> [Extracted data]
────────────────────
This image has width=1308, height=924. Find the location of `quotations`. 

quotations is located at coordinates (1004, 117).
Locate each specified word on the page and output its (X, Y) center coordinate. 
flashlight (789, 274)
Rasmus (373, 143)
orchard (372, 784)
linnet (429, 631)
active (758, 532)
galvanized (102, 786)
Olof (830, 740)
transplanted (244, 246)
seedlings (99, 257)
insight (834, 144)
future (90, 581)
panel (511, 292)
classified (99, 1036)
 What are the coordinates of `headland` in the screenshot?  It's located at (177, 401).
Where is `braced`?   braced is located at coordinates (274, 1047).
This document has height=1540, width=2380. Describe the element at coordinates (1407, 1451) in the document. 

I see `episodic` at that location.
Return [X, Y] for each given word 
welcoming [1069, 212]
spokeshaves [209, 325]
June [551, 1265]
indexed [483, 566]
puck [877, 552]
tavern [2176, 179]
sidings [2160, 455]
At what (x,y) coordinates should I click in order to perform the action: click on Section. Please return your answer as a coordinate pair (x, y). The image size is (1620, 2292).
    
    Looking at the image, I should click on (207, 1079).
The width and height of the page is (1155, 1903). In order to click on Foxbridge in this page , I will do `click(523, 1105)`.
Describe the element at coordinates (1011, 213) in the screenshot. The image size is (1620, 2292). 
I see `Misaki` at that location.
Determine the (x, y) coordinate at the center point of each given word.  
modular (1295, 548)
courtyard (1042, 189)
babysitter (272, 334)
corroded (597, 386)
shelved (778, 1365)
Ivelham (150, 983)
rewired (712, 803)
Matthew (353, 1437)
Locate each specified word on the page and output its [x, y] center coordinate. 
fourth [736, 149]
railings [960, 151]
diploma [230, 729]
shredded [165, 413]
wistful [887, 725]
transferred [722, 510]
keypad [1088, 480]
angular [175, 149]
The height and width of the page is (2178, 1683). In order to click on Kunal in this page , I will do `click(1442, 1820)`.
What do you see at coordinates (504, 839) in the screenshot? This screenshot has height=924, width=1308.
────────────────────
> [Instructions for the task] Render the lines above as a Markdown table with the columns "Row" and "Line text," numbering each row and omitting blank lines.

> [Solution]
| Row | Line text |
|---|---|
| 1 | This image has width=1308, height=924. Find the location of `quotations`.  |
| 2 | quotations is located at coordinates (1004, 117). |
| 3 | Locate each specified word on the page and output its (X, Y) center coordinate.  |
| 4 | flashlight (789, 274) |
| 5 | Rasmus (373, 143) |
| 6 | orchard (372, 784) |
| 7 | linnet (429, 631) |
| 8 | active (758, 532) |
| 9 | galvanized (102, 786) |
| 10 | Olof (830, 740) |
| 11 | transplanted (244, 246) |
| 12 | seedlings (99, 257) |
| 13 | insight (834, 144) |
| 14 | future (90, 581) |
| 15 | panel (511, 292) |
| 16 | classified (99, 1036) |
| 17 |  What are the coordinates of `headland` in the screenshot?  It's located at (177, 401). |
| 18 | Where is `braced`?   braced is located at coordinates (274, 1047). |
| 19 | This document has height=1540, width=2380. Describe the element at coordinates (1407, 1451) in the document.  |
| 20 | I see `episodic` at that location. |
| 21 | Return [X, Y] for each given word  |
| 22 | welcoming [1069, 212] |
| 23 | spokeshaves [209, 325] |
| 24 | June [551, 1265] |
| 25 | indexed [483, 566] |
| 26 | puck [877, 552] |
| 27 | tavern [2176, 179] |
| 28 | sidings [2160, 455] |
| 29 | At what (x,y) coordinates should I click in order to perform the action: click on Section. Please return your answer as a coordinate pair (x, y). The image size is (1620, 2292). |
| 30 |     Looking at the image, I should click on (207, 1079). |
| 31 | The width and height of the page is (1155, 1903). In order to click on Foxbridge in this page , I will do `click(523, 1105)`. |
| 32 | Describe the element at coordinates (1011, 213) in the screenshot. The image size is (1620, 2292).  |
| 33 | I see `Misaki` at that location. |
| 34 | Determine the (x, y) coordinate at the center point of each given word.   |
| 35 | modular (1295, 548) |
| 36 | courtyard (1042, 189) |
| 37 | babysitter (272, 334) |
| 38 | corroded (597, 386) |
| 39 | shelved (778, 1365) |
| 40 | Ivelham (150, 983) |
| 41 | rewired (712, 803) |
| 42 | Matthew (353, 1437) |
| 43 | Locate each specified word on the page and output its [x, y] center coordinate.  |
| 44 | fourth [736, 149] |
| 45 | railings [960, 151] |
| 46 | diploma [230, 729] |
| 47 | shredded [165, 413] |
| 48 | wistful [887, 725] |
| 49 | transferred [722, 510] |
| 50 | keypad [1088, 480] |
| 51 | angular [175, 149] |
| 52 | The height and width of the page is (2178, 1683). In order to click on Kunal in this page , I will do `click(1442, 1820)`. |
| 53 | What do you see at coordinates (504, 839) in the screenshot? This screenshot has height=924, width=1308. |